◆ **Working data**:
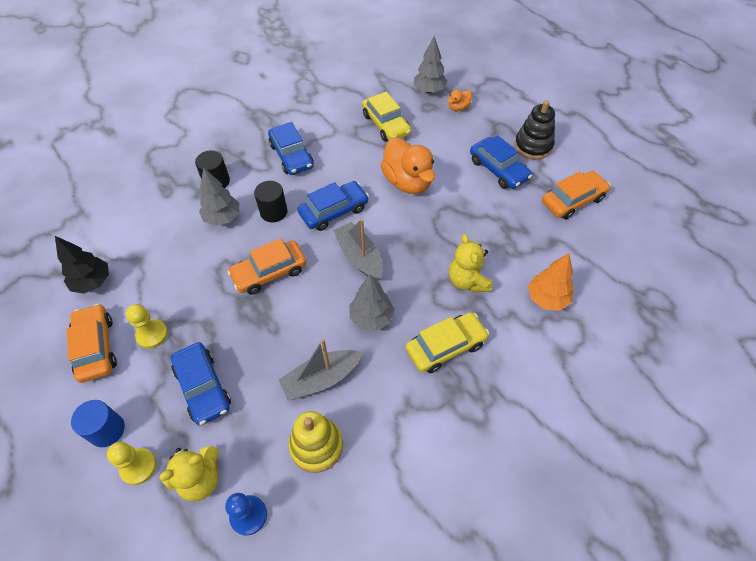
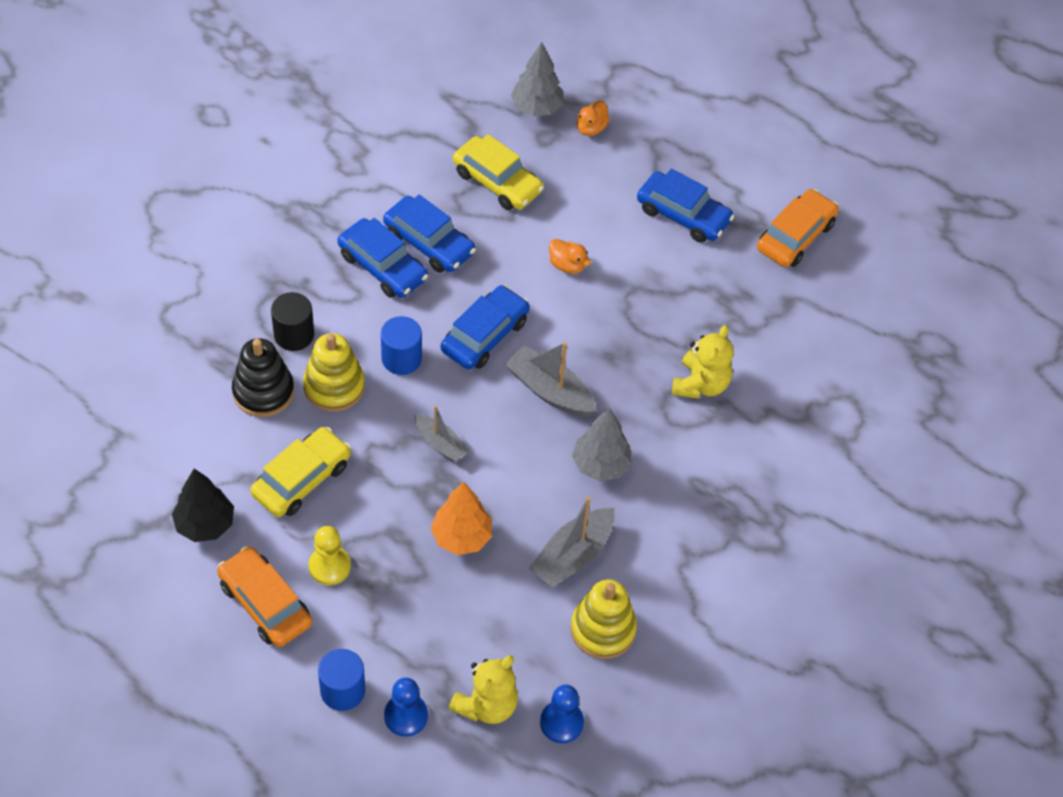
camera: 25 degrees left, 0 degrees up
(138, 467) = (406, 716): yellow pawn -> blue pawn
(203, 387) = (432, 608): blue car -> blue car (429, 243)
(223, 218) = (334, 386): grey tree -> yellow stacking toy
(269, 272) = (440, 443): orange car -> grey boat
(273, 212) = (401, 358): black cylinder -> blue cylinder
(408, 182) = (567, 265): orange duck -> orange duck, size x0.46
(446, 347) = (705, 474): yellow car -> yellow car (302, 479)
(467, 281) = (700, 384): yellow teddy bear -> yellow teddy bear turned 120 degrees counterclockwise
(533, 146) = (717, 166): black stacking toy -> black stacking toy (263, 391)
(547, 299) = (805, 380): orange tree -> orange tree (461, 537)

◆ **Exercise prompt**:
Each line in the data that holds the word "degrees" must be copied.

◆ **Exercise output**:
camera: 25 degrees left, 0 degrees up
(467, 281) = (700, 384): yellow teddy bear -> yellow teddy bear turned 120 degrees counterclockwise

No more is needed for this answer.